(Colored object listings)

###

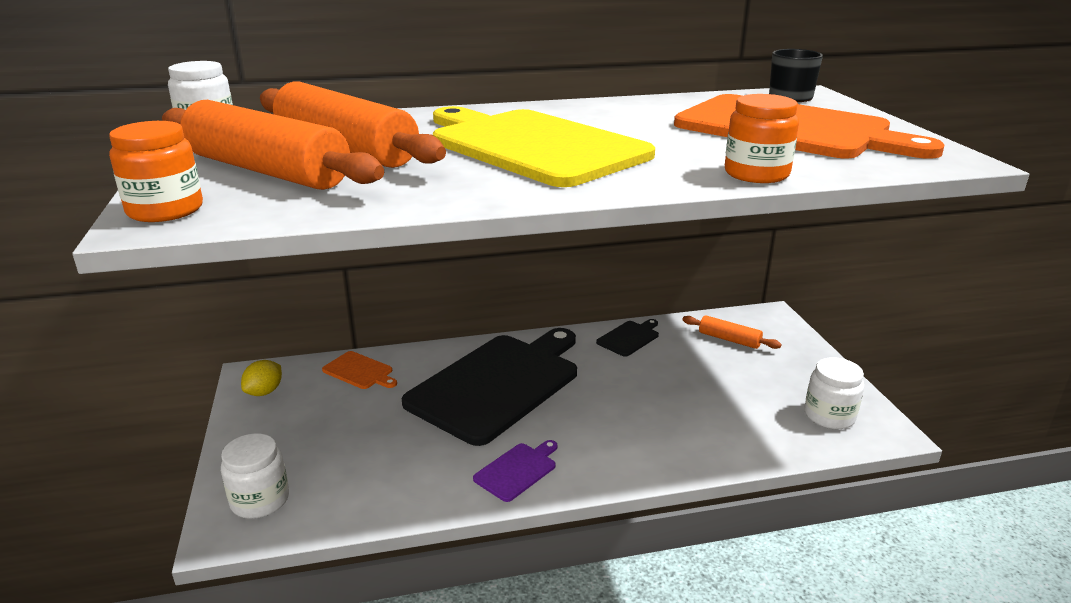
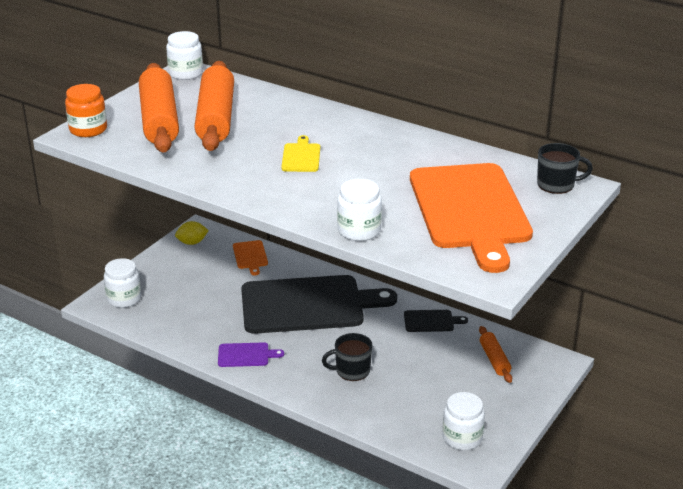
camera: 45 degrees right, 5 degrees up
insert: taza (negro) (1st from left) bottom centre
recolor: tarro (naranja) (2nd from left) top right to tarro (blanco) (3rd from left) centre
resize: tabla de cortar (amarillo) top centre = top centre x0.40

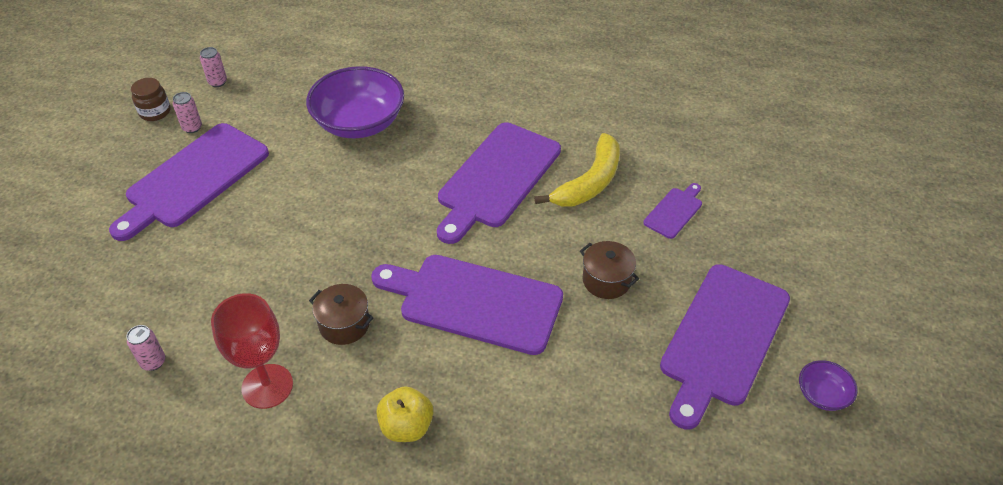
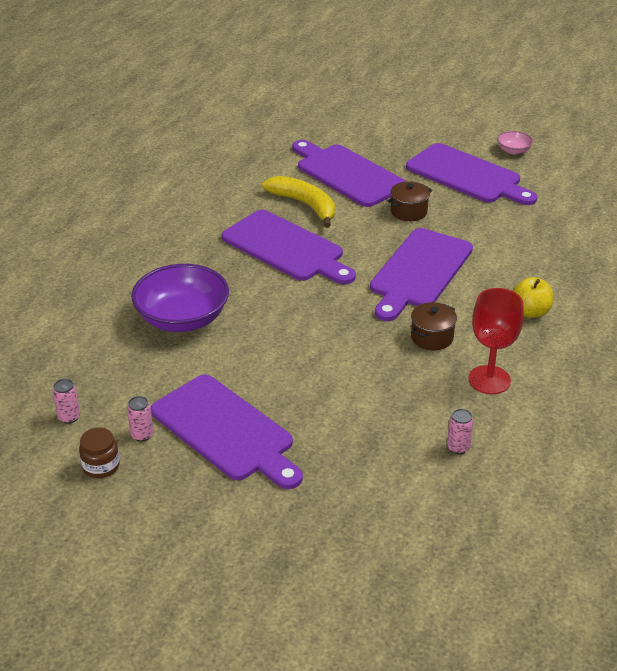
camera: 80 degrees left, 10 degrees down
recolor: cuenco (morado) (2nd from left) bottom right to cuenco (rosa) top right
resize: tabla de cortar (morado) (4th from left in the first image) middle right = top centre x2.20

###

Your task is to copy only the lines above starting at the one containing "insert: taza (negro)" and ending at the one containing "recolor: cuenco (morado)". Copy them exactly, both ends included, and omit the pictures.

insert: taza (negro) (1st from left) bottom centre
recolor: tarro (naranja) (2nd from left) top right to tarro (blanco) (3rd from left) centre
resize: tabla de cortar (amarillo) top centre = top centre x0.40

camera: 80 degrees left, 10 degrees down
recolor: cuenco (morado) (2nd from left) bottom right to cuenco (rosa) top right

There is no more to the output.